Exercise prompt |
Return the data exactly, without pictures.

Dataset section |

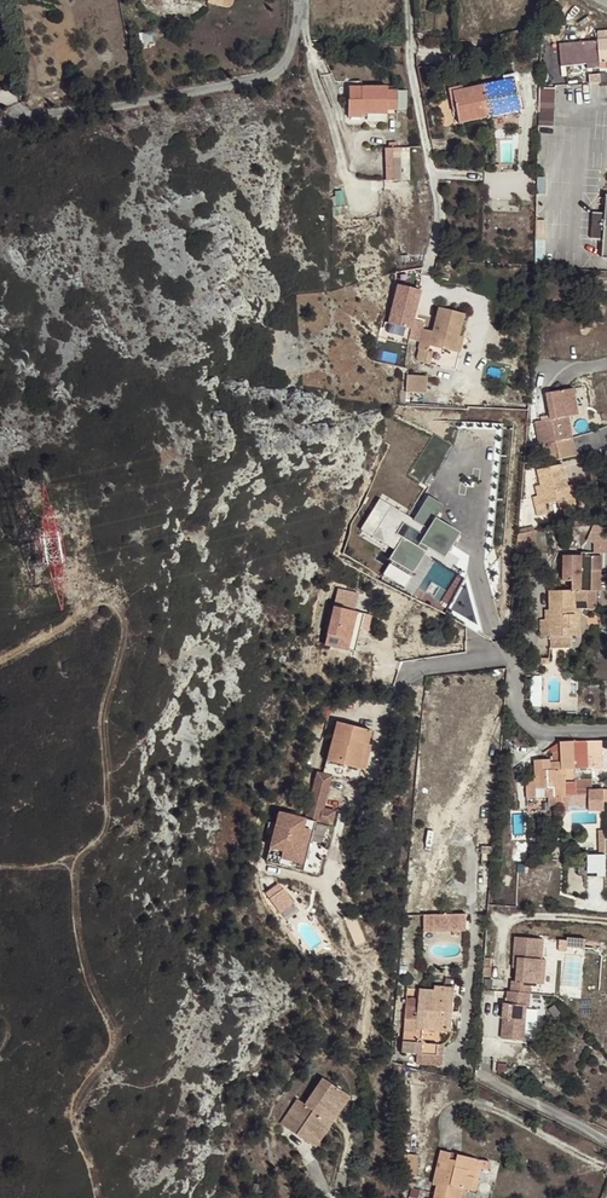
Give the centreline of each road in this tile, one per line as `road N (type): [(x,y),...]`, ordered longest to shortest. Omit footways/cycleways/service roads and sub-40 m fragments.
road 1 (residential): [(0,124),(260,79),(290,54),(301,0)]
road 2 (residential): [(413,0),(411,58),(438,214),(426,273)]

Exercise result |
Give the centreline of each road in this tile, one per line as `road N (type): [(x,y),...]`, ordered longest to shortest. Omit footways/cycleways/service roads and sub-40 m fragments.
road 1 (residential): [(0,124),(260,79),(290,54),(301,0)]
road 2 (residential): [(413,0),(411,58),(438,214),(426,273)]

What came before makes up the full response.